The answer must be an exact transcription of all the records below.

== Source data ==

_____

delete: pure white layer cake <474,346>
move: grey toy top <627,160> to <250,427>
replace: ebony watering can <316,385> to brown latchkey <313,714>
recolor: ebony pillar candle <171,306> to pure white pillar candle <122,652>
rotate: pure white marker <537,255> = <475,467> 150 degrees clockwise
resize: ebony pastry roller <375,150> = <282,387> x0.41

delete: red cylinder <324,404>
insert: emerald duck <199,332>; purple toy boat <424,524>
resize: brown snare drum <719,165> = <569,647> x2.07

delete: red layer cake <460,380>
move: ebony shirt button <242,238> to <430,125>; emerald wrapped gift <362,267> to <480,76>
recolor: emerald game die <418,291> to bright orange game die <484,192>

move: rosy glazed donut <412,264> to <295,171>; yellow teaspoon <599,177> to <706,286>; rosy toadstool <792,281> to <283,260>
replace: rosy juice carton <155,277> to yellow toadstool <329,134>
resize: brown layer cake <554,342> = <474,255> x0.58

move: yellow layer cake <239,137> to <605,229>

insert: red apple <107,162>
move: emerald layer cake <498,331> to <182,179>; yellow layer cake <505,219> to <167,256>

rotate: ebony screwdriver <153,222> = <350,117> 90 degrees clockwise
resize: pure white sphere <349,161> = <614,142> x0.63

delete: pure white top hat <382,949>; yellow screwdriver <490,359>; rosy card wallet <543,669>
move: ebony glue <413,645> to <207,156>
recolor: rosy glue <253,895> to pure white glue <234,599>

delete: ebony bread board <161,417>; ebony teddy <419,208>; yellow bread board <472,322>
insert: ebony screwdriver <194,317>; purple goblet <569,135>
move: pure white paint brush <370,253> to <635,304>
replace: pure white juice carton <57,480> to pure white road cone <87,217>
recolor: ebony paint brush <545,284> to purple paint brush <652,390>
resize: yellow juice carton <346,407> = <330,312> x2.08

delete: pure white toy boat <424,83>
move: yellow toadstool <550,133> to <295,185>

_____

== Output for this task ==
delete: pure white layer cake <474,346>
move: grey toy top <627,160> to <250,427>
replace: ebony watering can <316,385> to brown latchkey <313,714>
recolor: ebony pillar candle <171,306> to pure white pillar candle <122,652>
rotate: pure white marker <537,255> = <475,467> 150 degrees clockwise
resize: ebony pastry roller <375,150> = <282,387> x0.41

delete: red cylinder <324,404>
insert: emerald duck <199,332>; purple toy boat <424,524>
resize: brown snare drum <719,165> = <569,647> x2.07

delete: red layer cake <460,380>
move: ebony shirt button <242,238> to <430,125>; emerald wrapped gift <362,267> to <480,76>
recolor: emerald game die <418,291> to bright orange game die <484,192>

move: rosy glazed donut <412,264> to <295,171>; yellow teaspoon <599,177> to <706,286>; rosy toadstool <792,281> to <283,260>
replace: rosy juice carton <155,277> to yellow toadstool <329,134>
resize: brown layer cake <554,342> = <474,255> x0.58

move: yellow layer cake <239,137> to <605,229>

insert: red apple <107,162>
move: emerald layer cake <498,331> to <182,179>; yellow layer cake <505,219> to <167,256>

rotate: ebony screwdriver <153,222> = <350,117> 90 degrees clockwise
resize: pure white sphere <349,161> = <614,142> x0.63

delete: pure white top hat <382,949>; yellow screwdriver <490,359>; rosy card wallet <543,669>
move: ebony glue <413,645> to <207,156>
recolor: rosy glue <253,895> to pure white glue <234,599>

delete: ebony bread board <161,417>; ebony teddy <419,208>; yellow bread board <472,322>
insert: ebony screwdriver <194,317>; purple goblet <569,135>
move: pure white paint brush <370,253> to <635,304>
replace: pure white juice carton <57,480> to pure white road cone <87,217>
recolor: ebony paint brush <545,284> to purple paint brush <652,390>
resize: yellow juice carton <346,407> = <330,312> x2.08

delete: pure white toy boat <424,83>
move: yellow toadstool <550,133> to <295,185>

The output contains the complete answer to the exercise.